= EXERCISE OBJECTIVE =
Only one stretch of the data below is needed. Output the lines from the one with "T2: PNP (B EN_N, C VSW, E VDD) -> none" up to and including the one with "TP6: none -> test point (EN_N)", exactly as they stand.

= PROVIDED DATA =

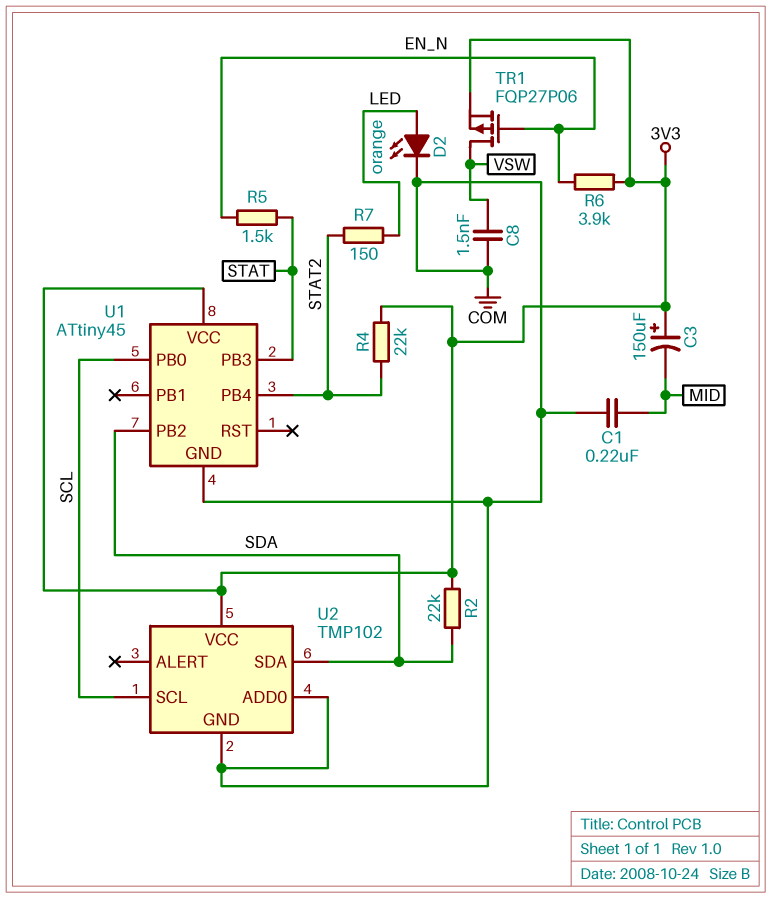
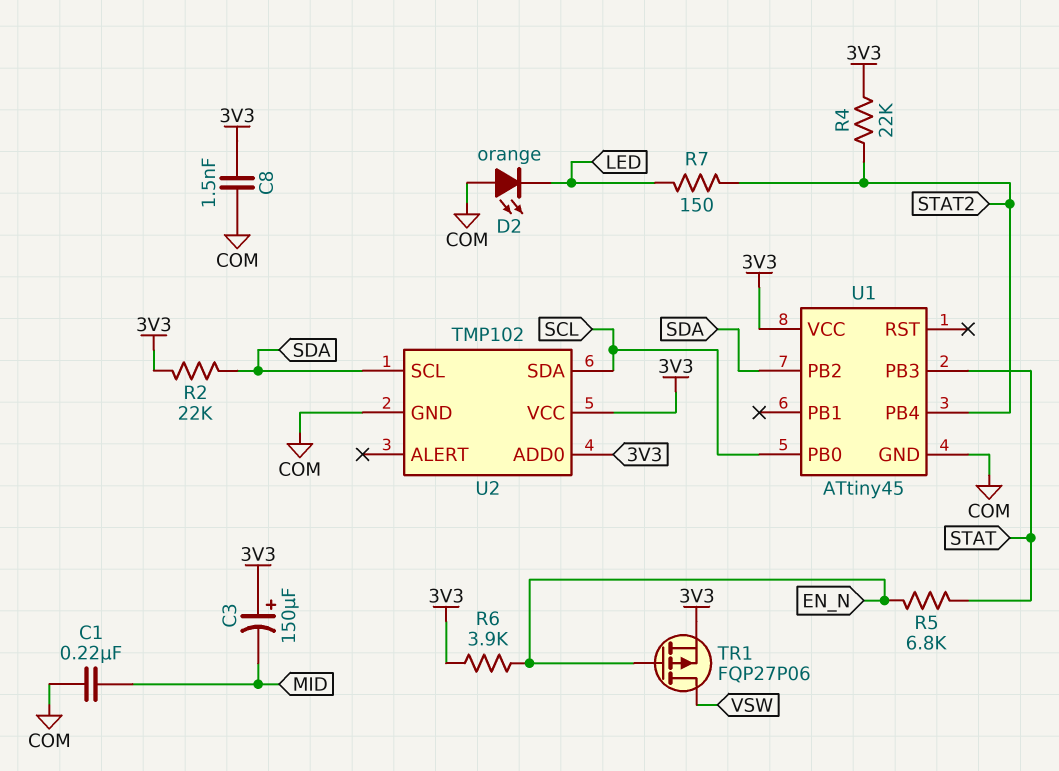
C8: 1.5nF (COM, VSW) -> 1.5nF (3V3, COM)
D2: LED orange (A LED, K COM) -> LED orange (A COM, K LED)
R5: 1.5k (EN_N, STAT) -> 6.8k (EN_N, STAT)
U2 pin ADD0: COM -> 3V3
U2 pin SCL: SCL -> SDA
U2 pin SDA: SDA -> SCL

* * *

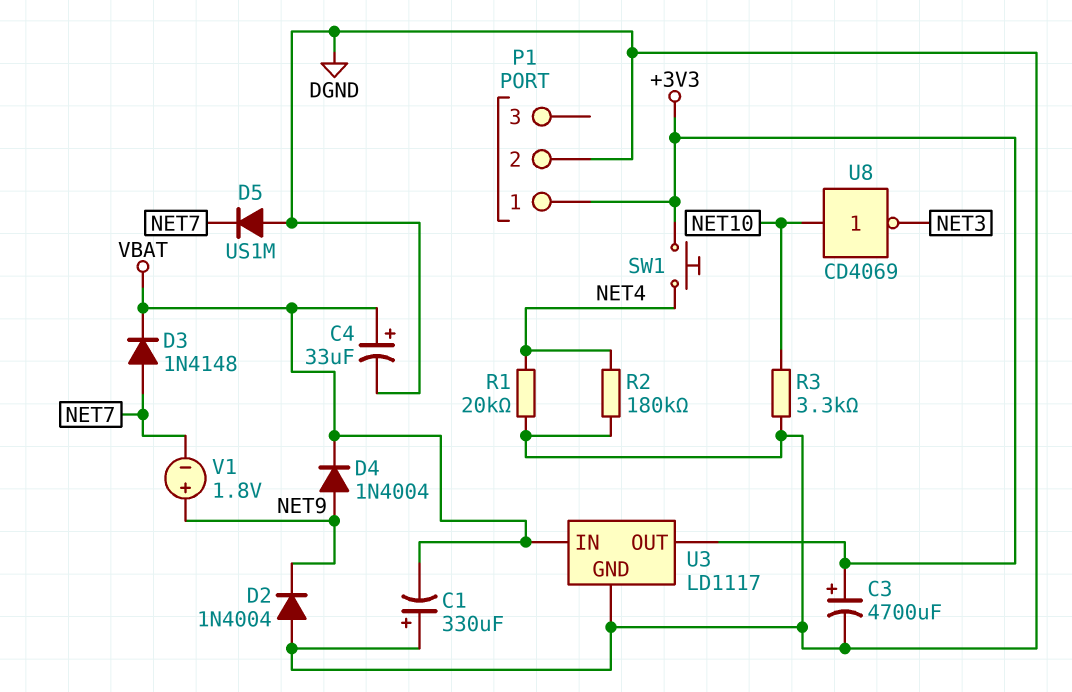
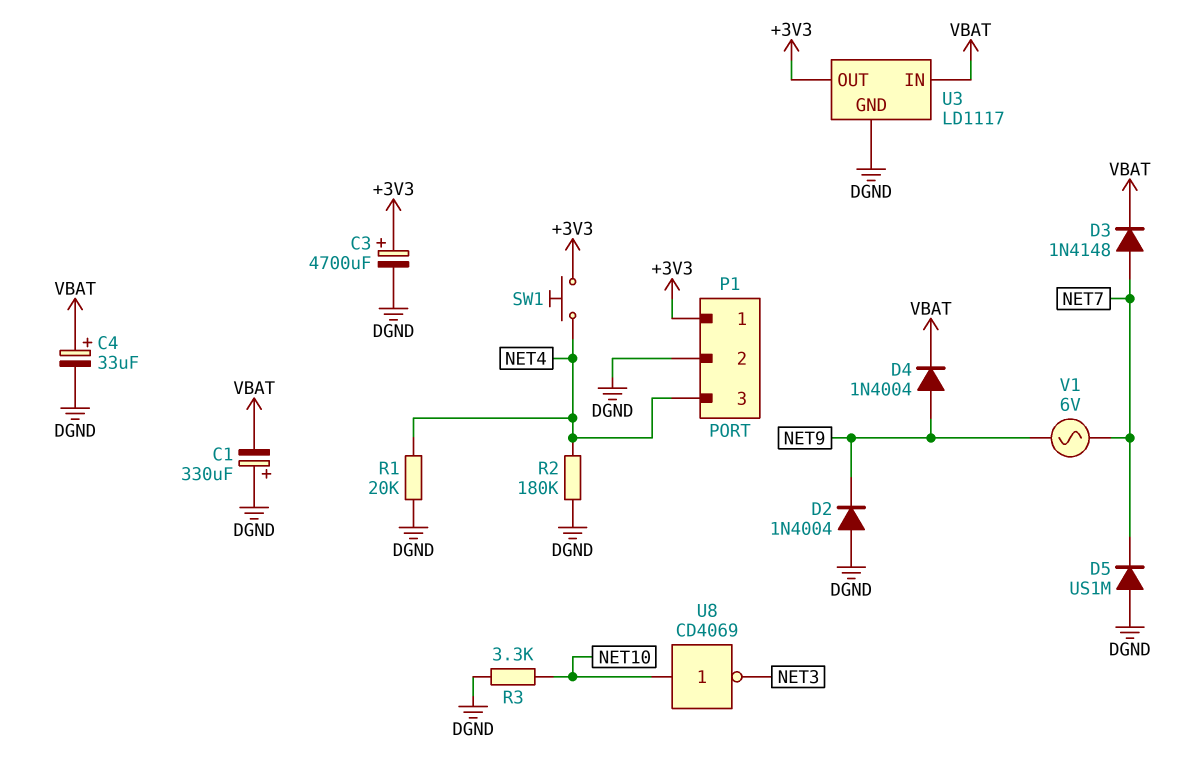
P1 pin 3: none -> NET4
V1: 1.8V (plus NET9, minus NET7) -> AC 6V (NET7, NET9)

* * *

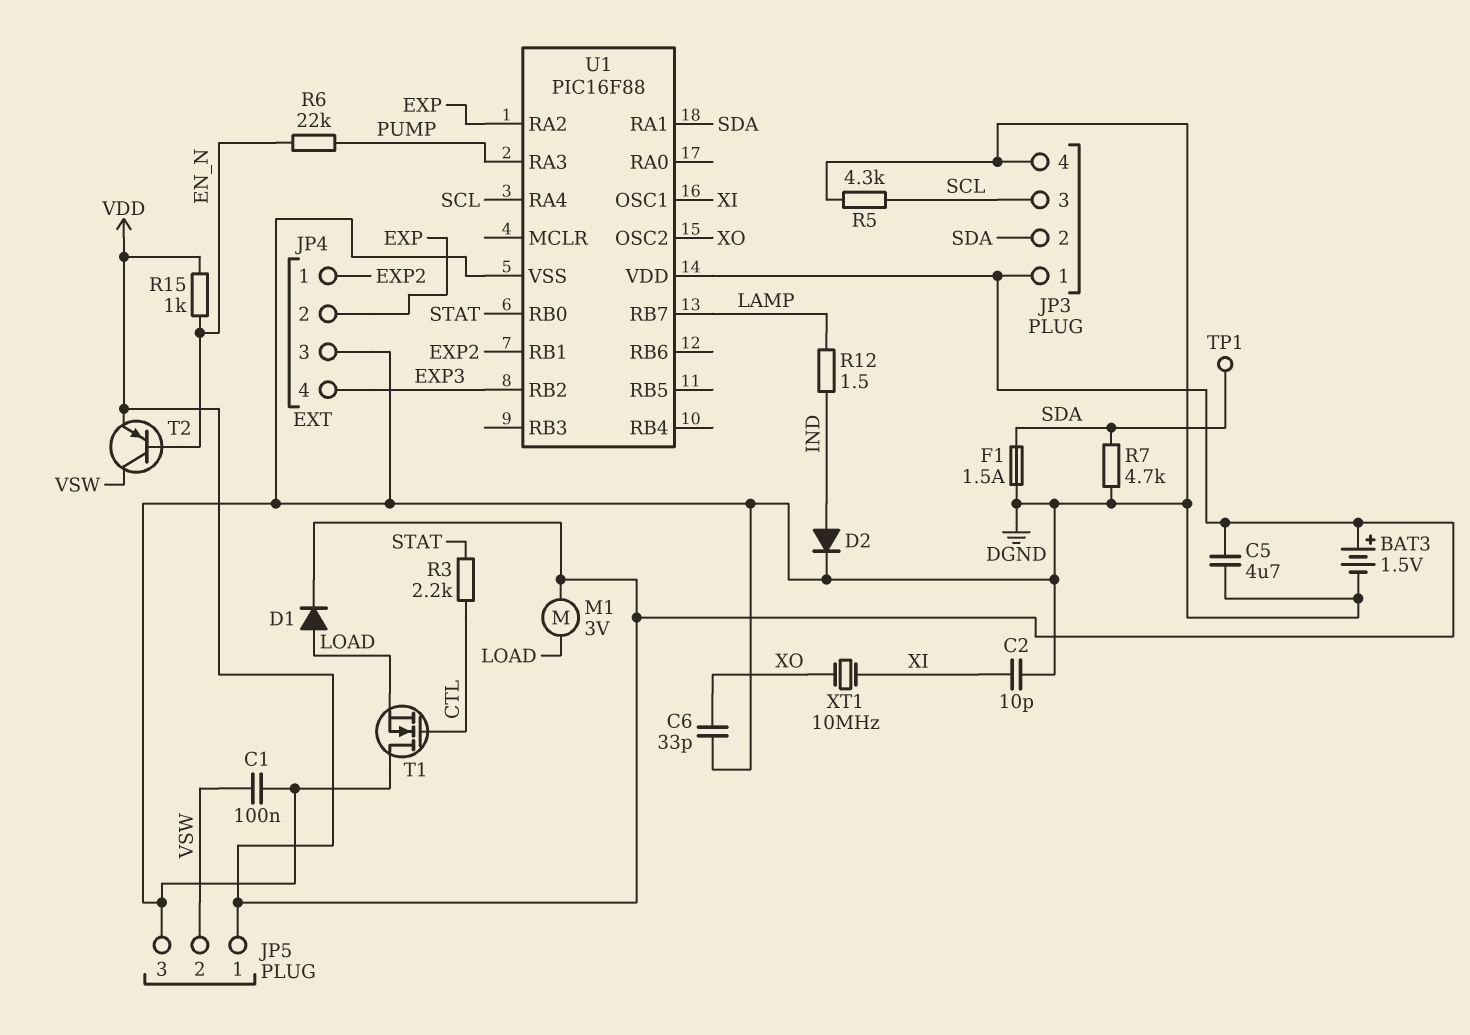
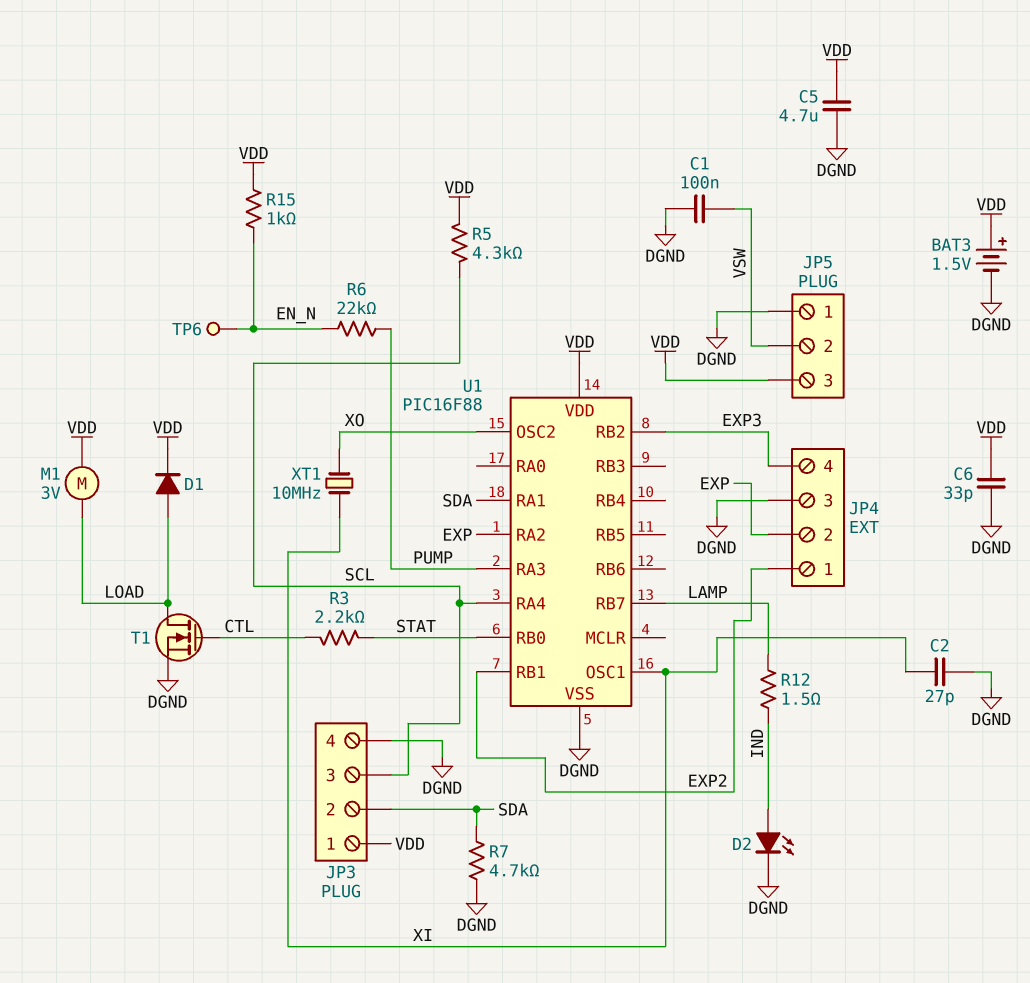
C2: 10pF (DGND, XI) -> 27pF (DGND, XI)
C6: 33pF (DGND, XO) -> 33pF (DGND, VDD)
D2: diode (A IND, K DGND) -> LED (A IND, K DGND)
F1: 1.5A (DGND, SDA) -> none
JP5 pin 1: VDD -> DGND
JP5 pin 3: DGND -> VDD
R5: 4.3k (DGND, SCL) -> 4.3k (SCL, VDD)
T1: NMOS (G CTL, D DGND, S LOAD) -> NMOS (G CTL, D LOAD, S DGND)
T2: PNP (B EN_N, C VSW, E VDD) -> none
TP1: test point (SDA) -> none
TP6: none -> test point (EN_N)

= SOLUTION TO THIS TASK =
T2: PNP (B EN_N, C VSW, E VDD) -> none
TP1: test point (SDA) -> none
TP6: none -> test point (EN_N)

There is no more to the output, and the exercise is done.